AIM OF THE TASK: Transcribe all of the data verbatim, please, and leave out its pictures.

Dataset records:
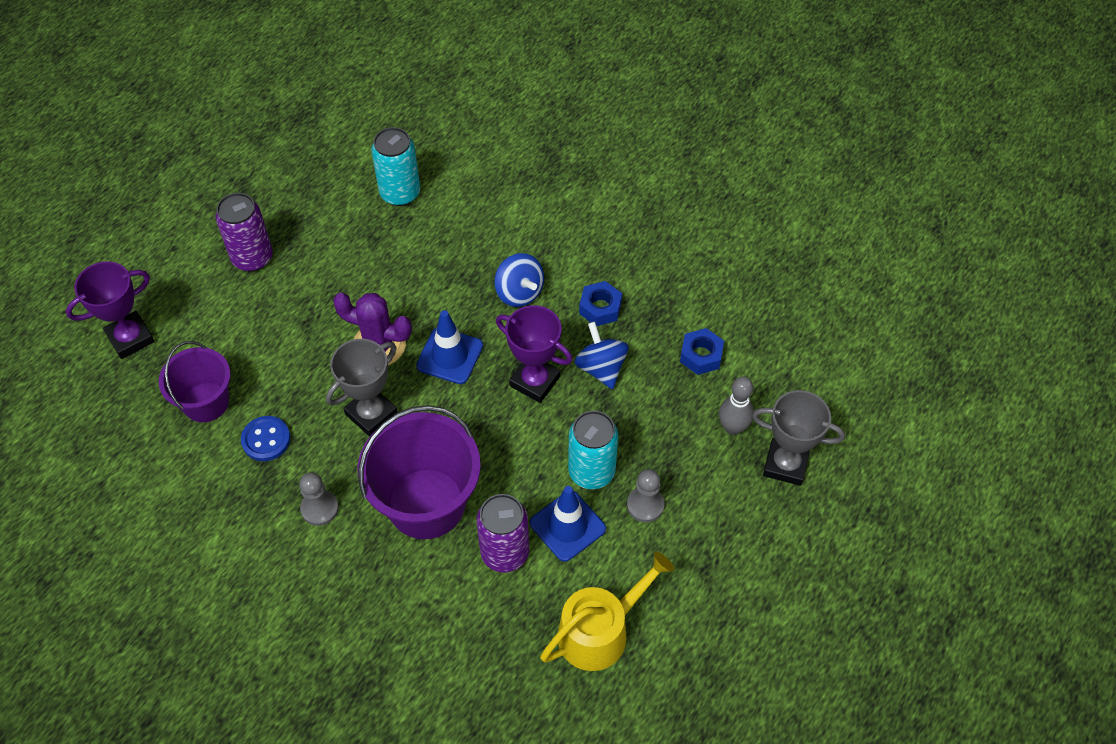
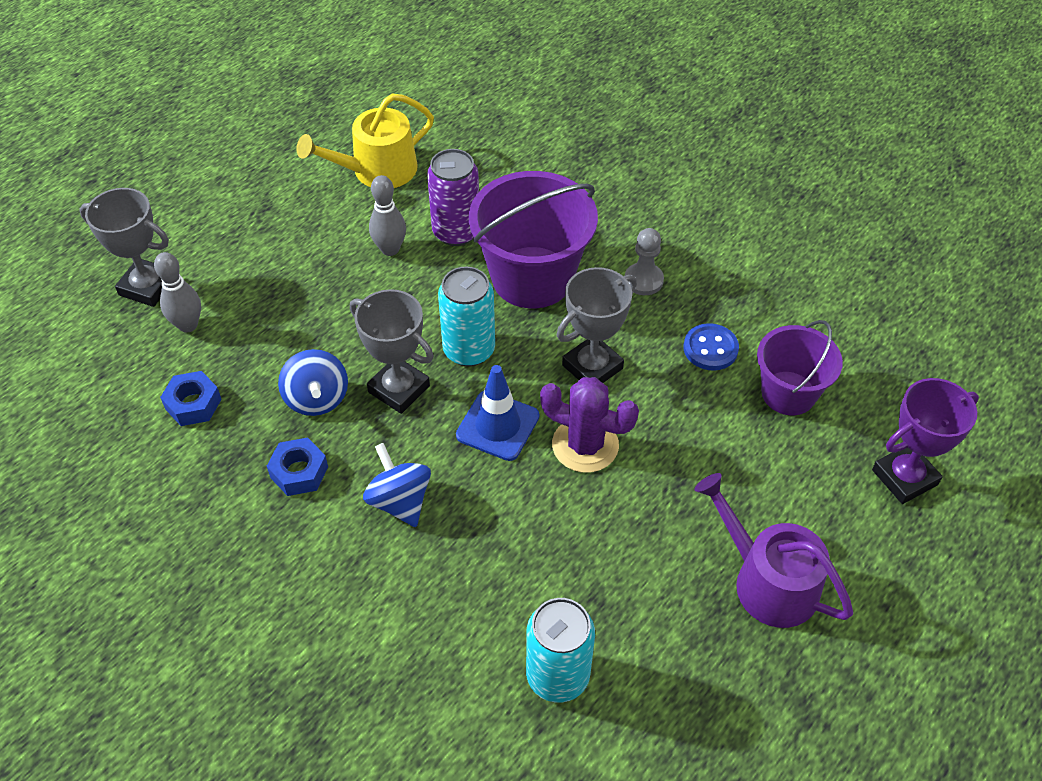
camera: 175 degrees left, 5 degrees down
purple can [216,193,273,272] -> purple watering can [695,473,853,628]
purple trophy [496,305,573,403] -> grey trophy [350,289,434,414]
blue traffic cone [530,486,606,562] -> grey bowling pin [369,175,406,256]
turquoise can [568,411,618,489] -> turquoise can moved to [438,267,495,367]
grey pawn [627,469,665,523] -> none

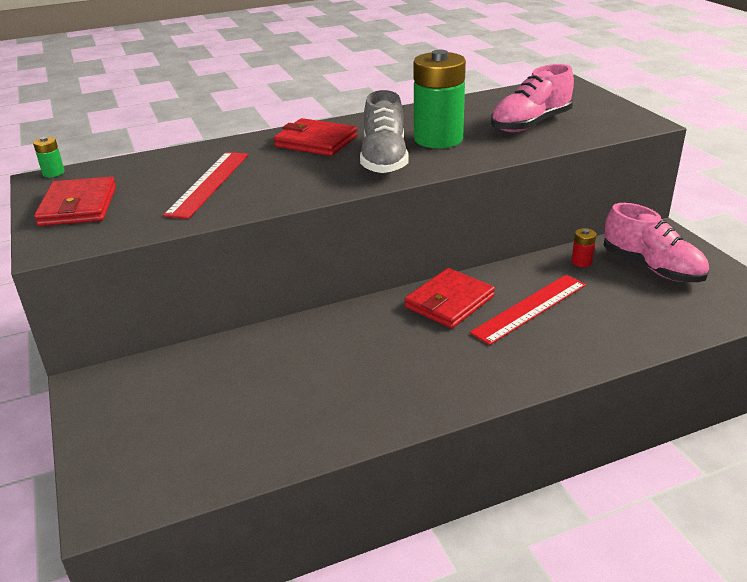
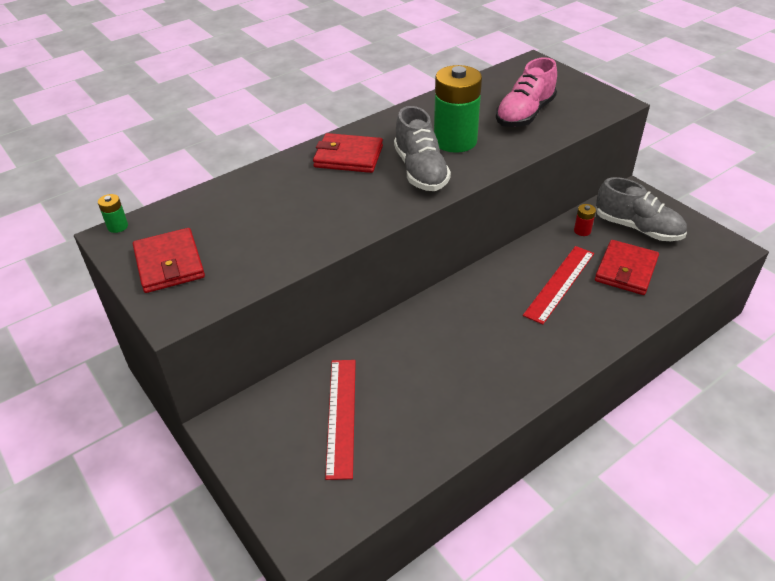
camera: 15 degrees left, 10 degrees up
red ruler [163,152,248,219] -> red ruler moved to [325,360,356,480]
red wallet [405,268,495,328] -> red wallet moved to [595,240,659,295]
pink shoe [604,203,709,282] -> grey shoe [596,177,687,241]

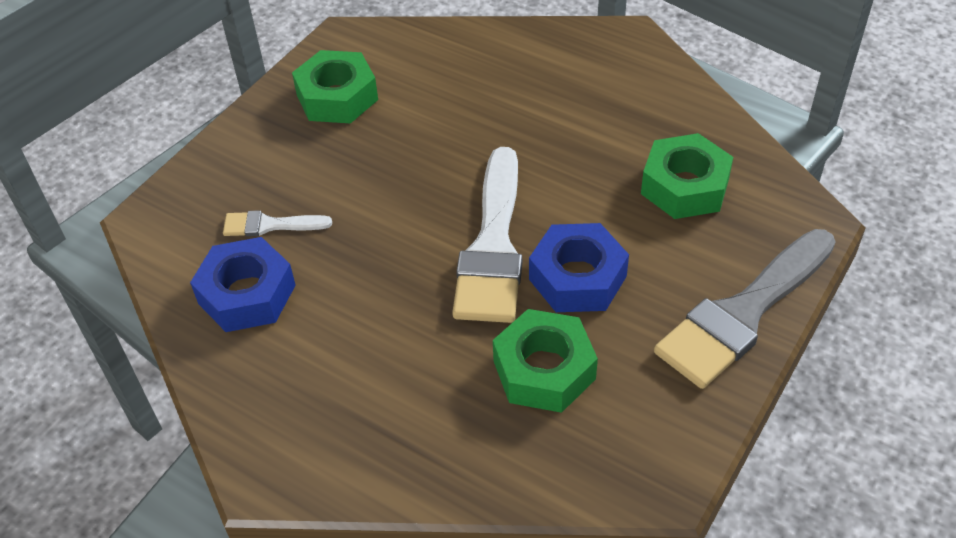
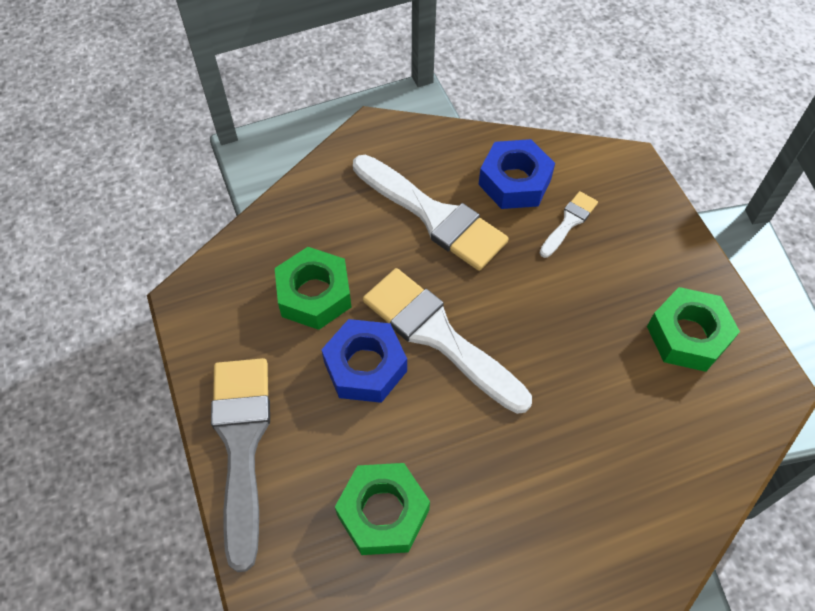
camera: 125 degrees right, 10 degrees up
none -> white brush [353,155,509,271]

TASK RESULT:
camera: 175 degrees left, 5 degrees down
purple can [216,193,273,272] -> purple watering can [695,473,853,628]
purple trophy [496,305,573,403] -> grey trophy [350,289,434,414]
blue traffic cone [530,486,606,562] -> grey bowling pin [369,175,406,256]
turquoise can [568,411,618,489] -> turquoise can moved to [438,267,495,367]
grey pawn [627,469,665,523] -> none

camera: 15 degrees left, 10 degrees up
red ruler [163,152,248,219] -> red ruler moved to [325,360,356,480]
red wallet [405,268,495,328] -> red wallet moved to [595,240,659,295]
pink shoe [604,203,709,282] -> grey shoe [596,177,687,241]

camera: 125 degrees right, 10 degrees up
none -> white brush [353,155,509,271]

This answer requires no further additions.